» **Records shown**:
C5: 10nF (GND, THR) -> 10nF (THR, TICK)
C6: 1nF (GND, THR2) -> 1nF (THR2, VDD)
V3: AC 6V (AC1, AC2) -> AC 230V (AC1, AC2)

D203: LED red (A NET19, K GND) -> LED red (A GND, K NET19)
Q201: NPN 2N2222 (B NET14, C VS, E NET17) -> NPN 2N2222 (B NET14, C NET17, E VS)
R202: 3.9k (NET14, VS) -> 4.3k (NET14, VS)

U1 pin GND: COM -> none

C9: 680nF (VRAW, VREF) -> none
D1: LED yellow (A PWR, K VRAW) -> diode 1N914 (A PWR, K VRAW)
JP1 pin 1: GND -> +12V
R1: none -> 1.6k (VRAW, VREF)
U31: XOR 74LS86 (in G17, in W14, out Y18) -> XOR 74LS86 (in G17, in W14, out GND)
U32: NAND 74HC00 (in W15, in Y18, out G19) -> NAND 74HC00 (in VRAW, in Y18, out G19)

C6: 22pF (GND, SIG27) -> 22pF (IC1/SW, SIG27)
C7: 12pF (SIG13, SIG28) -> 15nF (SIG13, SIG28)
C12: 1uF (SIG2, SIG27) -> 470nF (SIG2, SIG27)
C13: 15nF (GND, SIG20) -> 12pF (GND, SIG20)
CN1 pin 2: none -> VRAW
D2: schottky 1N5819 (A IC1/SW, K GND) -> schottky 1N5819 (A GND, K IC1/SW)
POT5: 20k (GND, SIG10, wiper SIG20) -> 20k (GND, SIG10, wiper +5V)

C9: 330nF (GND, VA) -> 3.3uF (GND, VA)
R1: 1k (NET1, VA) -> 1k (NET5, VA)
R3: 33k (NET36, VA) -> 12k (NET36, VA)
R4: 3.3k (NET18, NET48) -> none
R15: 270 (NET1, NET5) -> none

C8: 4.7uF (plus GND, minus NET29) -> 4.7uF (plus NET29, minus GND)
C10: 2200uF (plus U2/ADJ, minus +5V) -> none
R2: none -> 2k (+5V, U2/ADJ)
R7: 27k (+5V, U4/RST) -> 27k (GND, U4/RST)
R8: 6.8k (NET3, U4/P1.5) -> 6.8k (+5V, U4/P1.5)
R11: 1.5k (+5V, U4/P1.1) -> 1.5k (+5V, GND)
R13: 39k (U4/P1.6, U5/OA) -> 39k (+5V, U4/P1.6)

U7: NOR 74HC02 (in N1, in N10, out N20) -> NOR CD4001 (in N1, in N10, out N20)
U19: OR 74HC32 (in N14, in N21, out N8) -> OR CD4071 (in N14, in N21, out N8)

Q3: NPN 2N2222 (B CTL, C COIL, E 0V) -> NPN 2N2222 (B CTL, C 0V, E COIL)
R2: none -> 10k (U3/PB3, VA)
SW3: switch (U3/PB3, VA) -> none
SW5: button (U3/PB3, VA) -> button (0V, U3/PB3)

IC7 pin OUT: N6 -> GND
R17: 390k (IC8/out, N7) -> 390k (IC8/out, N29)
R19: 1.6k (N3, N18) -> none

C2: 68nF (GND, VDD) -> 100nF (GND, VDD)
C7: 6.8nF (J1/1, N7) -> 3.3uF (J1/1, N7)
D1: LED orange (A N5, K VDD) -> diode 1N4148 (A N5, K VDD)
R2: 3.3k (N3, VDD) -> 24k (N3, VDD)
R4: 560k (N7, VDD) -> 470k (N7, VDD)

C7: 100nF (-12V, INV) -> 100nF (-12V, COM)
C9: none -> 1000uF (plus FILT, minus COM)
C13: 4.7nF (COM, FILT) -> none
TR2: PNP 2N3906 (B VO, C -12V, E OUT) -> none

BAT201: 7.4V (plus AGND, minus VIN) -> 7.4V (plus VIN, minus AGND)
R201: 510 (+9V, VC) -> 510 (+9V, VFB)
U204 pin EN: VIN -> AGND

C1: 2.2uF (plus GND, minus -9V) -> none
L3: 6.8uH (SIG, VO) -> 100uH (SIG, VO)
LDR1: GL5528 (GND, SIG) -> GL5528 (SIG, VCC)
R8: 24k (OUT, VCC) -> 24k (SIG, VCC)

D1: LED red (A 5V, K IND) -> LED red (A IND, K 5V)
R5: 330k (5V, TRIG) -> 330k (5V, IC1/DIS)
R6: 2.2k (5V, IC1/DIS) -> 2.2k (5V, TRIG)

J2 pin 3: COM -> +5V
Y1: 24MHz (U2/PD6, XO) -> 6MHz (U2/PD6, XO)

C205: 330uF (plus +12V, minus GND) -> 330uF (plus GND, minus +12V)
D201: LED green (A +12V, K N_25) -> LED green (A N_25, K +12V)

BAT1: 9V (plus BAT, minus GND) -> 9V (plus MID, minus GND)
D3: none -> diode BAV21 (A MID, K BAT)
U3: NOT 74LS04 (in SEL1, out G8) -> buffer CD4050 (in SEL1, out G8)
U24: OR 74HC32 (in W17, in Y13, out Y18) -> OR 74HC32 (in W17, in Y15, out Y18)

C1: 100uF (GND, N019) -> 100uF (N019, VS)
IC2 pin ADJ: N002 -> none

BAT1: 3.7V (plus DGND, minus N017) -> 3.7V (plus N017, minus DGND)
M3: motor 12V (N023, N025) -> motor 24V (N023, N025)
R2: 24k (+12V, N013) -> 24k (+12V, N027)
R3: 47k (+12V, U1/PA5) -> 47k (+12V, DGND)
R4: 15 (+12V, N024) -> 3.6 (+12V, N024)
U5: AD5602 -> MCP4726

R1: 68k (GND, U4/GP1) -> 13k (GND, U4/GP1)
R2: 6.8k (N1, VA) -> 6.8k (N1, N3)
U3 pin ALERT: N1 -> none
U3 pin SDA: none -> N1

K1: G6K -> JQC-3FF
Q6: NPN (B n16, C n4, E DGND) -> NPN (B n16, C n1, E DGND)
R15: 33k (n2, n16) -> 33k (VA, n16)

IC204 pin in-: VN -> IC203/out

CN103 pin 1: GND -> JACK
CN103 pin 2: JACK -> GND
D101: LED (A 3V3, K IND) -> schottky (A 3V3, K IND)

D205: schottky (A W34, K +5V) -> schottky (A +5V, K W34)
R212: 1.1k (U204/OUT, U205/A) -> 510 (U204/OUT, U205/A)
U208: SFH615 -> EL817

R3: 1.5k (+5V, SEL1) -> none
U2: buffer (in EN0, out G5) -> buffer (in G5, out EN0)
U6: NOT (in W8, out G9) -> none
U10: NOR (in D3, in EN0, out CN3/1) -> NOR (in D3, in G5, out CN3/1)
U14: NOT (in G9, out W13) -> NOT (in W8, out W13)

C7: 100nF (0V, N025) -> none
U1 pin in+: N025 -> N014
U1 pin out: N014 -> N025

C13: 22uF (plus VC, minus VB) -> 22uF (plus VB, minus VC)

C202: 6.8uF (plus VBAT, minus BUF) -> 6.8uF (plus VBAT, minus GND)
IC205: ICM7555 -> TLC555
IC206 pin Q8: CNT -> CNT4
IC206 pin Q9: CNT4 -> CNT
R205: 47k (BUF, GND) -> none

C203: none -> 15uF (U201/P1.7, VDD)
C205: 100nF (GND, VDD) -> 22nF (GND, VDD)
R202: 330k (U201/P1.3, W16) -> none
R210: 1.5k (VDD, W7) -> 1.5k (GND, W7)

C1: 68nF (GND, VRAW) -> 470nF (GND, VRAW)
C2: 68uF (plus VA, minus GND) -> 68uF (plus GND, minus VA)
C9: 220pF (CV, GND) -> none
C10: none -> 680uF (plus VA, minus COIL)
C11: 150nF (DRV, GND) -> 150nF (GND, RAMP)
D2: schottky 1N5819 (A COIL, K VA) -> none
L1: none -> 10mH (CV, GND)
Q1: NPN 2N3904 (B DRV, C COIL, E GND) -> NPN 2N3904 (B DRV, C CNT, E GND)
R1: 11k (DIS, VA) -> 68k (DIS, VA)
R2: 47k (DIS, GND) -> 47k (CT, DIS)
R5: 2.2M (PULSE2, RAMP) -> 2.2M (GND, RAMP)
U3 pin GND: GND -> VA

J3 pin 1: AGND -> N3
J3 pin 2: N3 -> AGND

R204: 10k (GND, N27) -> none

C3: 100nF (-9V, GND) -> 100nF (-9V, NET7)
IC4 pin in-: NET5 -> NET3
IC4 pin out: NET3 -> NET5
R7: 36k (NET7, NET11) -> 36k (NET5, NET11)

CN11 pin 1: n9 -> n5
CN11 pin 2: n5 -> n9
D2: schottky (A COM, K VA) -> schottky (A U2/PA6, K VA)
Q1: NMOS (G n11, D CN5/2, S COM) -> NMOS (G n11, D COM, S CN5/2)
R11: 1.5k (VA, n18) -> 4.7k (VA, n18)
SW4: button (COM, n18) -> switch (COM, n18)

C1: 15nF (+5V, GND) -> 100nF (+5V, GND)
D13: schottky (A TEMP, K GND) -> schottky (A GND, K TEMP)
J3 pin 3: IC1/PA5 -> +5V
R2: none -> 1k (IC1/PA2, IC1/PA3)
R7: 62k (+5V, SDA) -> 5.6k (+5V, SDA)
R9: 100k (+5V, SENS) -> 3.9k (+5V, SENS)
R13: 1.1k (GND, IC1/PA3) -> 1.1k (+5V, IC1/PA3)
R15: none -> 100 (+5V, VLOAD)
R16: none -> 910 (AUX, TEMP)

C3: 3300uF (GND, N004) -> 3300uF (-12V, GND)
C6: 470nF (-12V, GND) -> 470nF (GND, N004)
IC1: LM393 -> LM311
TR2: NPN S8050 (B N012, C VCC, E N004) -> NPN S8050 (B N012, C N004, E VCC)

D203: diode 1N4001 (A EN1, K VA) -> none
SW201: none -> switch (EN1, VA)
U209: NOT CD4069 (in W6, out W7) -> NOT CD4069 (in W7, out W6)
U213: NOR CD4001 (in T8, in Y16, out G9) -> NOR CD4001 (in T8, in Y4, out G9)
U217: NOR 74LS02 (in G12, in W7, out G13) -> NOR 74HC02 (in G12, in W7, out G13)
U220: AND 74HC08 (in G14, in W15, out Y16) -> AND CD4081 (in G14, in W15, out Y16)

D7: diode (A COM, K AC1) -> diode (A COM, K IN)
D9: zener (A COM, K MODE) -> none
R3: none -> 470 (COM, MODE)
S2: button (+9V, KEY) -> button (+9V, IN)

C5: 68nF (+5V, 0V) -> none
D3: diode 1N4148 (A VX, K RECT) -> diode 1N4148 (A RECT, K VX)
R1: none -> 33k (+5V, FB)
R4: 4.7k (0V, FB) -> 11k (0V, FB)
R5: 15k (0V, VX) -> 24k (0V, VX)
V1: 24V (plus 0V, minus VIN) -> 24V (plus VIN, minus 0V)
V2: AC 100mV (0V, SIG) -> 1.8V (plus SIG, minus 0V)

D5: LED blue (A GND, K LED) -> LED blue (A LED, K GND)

» **Task instructions**: Only the lines above from the line containing "R201: 510 (+9V, VC) -> 510 (+9V, VFB)" through the line containing "C205: 330uF (plus" should be retyped, exactly and with both ends included.

» **Task output**:
R201: 510 (+9V, VC) -> 510 (+9V, VFB)
U204 pin EN: VIN -> AGND

C1: 2.2uF (plus GND, minus -9V) -> none
L3: 6.8uH (SIG, VO) -> 100uH (SIG, VO)
LDR1: GL5528 (GND, SIG) -> GL5528 (SIG, VCC)
R8: 24k (OUT, VCC) -> 24k (SIG, VCC)

D1: LED red (A 5V, K IND) -> LED red (A IND, K 5V)
R5: 330k (5V, TRIG) -> 330k (5V, IC1/DIS)
R6: 2.2k (5V, IC1/DIS) -> 2.2k (5V, TRIG)

J2 pin 3: COM -> +5V
Y1: 24MHz (U2/PD6, XO) -> 6MHz (U2/PD6, XO)

C205: 330uF (plus +12V, minus GND) -> 330uF (plus GND, minus +12V)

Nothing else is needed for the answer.